* [WHAT IS NEEDED] Rewrite the records starting at the line that contains "Yes, point (503, 387)" and ending at the line that contains "Question: Which object is further", replacing each "lamp post" with "streetlight" and leaving everything else unchanged.

* [DATA PROVIDED]
:::
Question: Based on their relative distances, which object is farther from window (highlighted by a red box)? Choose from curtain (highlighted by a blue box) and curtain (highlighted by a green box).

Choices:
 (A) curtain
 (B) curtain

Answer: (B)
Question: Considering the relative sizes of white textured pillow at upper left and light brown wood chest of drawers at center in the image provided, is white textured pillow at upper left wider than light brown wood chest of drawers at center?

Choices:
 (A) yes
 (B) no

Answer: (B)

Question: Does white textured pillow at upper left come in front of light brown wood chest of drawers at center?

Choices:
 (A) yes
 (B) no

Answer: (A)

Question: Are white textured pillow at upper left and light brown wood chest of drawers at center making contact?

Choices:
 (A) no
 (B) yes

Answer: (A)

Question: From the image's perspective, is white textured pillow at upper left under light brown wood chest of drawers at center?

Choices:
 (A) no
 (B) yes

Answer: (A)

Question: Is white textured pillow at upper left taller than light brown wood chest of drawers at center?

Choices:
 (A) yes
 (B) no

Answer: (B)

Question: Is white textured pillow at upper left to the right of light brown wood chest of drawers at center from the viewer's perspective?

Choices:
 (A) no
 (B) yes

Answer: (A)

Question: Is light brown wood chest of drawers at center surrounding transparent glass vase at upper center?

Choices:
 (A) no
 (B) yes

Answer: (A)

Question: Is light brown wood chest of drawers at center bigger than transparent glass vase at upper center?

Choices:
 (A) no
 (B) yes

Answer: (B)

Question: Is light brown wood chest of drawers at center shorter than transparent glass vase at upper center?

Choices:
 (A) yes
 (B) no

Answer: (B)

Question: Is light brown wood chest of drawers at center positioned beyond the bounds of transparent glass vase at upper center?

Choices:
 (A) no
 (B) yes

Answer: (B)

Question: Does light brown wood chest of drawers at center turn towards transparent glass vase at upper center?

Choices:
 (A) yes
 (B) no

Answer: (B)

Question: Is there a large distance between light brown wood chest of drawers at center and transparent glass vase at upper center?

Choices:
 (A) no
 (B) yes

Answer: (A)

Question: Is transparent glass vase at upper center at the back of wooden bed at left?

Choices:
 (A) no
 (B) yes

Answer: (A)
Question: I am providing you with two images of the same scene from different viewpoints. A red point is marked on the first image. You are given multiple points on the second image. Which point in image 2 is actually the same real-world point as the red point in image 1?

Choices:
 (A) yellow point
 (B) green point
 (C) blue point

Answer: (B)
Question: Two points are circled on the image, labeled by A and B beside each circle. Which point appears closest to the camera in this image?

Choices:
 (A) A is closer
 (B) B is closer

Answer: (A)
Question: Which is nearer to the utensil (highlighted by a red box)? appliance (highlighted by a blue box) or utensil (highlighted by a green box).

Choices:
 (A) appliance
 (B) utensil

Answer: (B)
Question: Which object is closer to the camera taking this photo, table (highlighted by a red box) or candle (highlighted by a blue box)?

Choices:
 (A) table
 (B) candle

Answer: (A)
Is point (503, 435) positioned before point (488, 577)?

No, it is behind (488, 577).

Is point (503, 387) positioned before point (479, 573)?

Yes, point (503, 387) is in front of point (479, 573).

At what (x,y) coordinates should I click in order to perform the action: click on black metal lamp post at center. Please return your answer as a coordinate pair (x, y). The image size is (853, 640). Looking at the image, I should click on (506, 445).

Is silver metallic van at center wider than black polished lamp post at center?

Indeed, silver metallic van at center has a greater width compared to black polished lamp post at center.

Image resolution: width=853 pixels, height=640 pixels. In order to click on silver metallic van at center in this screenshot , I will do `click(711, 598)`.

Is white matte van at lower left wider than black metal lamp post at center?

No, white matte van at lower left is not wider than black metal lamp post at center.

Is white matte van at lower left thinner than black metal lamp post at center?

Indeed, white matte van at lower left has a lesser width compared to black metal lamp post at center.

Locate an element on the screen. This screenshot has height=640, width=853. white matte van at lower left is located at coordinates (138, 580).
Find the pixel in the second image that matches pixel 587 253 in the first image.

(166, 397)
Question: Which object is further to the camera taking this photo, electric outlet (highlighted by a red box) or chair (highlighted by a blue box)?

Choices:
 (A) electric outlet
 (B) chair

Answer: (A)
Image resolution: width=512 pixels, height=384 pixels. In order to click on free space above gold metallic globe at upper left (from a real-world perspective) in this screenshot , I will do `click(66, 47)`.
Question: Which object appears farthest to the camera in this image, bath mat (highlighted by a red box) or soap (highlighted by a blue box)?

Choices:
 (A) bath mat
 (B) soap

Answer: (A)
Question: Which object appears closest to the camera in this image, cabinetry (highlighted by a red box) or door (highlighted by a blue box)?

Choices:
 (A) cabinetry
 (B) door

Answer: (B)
:::
* [FULL OUTPUT]
Yes, point (503, 387) is in front of point (479, 573).

At what (x,y) coordinates should I click in order to perform the action: click on black metal streetlight at center. Please return your answer as a coordinate pair (x, y). The image size is (853, 640). Looking at the image, I should click on (506, 445).

Is silver metallic van at center wider than black polished streetlight at center?

Indeed, silver metallic van at center has a greater width compared to black polished streetlight at center.

Image resolution: width=853 pixels, height=640 pixels. In order to click on silver metallic van at center in this screenshot , I will do `click(711, 598)`.

Is white matte van at lower left wider than black metal streetlight at center?

No, white matte van at lower left is not wider than black metal streetlight at center.

Is white matte van at lower left thinner than black metal streetlight at center?

Indeed, white matte van at lower left has a lesser width compared to black metal streetlight at center.

Locate an element on the screen. This screenshot has height=640, width=853. white matte van at lower left is located at coordinates (138, 580).
Find the pixel in the second image that matches pixel 587 253 in the first image.

(166, 397)
Question: Which object is further to the camera taking this photo, electric outlet (highlighted by a red box) or chair (highlighted by a blue box)?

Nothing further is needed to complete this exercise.